Items listed in a dataset:
• • • • • • •

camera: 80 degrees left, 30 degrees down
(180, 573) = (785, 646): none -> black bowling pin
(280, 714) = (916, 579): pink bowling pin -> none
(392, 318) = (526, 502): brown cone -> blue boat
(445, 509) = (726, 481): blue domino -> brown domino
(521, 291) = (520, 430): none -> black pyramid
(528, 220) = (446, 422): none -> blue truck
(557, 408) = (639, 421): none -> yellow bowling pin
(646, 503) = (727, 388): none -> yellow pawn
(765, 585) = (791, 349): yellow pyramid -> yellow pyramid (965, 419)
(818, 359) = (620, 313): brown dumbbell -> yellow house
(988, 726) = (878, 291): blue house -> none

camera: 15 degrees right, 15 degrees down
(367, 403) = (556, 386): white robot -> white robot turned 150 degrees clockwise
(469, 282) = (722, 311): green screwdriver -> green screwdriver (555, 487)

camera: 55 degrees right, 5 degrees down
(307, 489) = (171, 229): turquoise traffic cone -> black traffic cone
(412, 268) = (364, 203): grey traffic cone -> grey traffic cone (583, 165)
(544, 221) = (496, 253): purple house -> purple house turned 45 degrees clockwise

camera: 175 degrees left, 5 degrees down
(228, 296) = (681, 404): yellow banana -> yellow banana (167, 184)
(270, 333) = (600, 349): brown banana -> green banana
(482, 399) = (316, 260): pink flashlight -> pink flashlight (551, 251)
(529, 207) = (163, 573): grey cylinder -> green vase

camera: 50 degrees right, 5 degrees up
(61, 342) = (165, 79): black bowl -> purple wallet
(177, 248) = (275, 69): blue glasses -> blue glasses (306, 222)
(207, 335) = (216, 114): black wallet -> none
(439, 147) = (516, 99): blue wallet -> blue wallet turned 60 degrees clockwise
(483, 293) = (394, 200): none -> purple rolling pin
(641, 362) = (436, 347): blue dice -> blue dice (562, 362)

• • • • • • •

PROBLEM STATEMENT. Each line of the entries above that contains "cone" must be copied into the answer.

RESULT BELOW.
(392, 318) = (526, 502): brown cone -> blue boat
(307, 489) = (171, 229): turquoise traffic cone -> black traffic cone
(412, 268) = (364, 203): grey traffic cone -> grey traffic cone (583, 165)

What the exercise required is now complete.